- [RECORDED INFORMATION]:
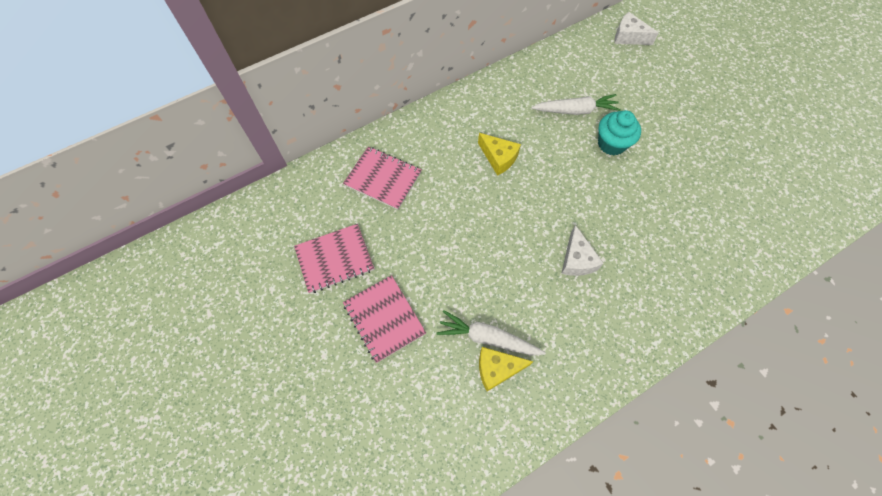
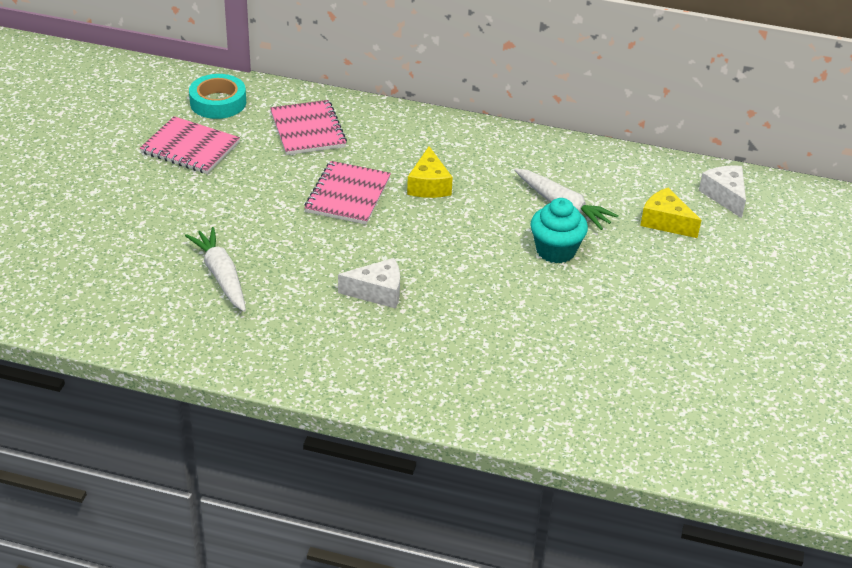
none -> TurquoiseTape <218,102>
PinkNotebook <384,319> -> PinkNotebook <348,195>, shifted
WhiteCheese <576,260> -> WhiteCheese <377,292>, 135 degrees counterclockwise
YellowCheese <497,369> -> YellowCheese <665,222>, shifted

- [PROMPT]:
Your answer should hold only the lines from the one with "PinkNotebook <384,319> ->" through the end of the listing above, both ends included, written out exactly.

- [TASK OUTPUT]:
PinkNotebook <384,319> -> PinkNotebook <348,195>, shifted
WhiteCheese <576,260> -> WhiteCheese <377,292>, 135 degrees counterclockwise
YellowCheese <497,369> -> YellowCheese <665,222>, shifted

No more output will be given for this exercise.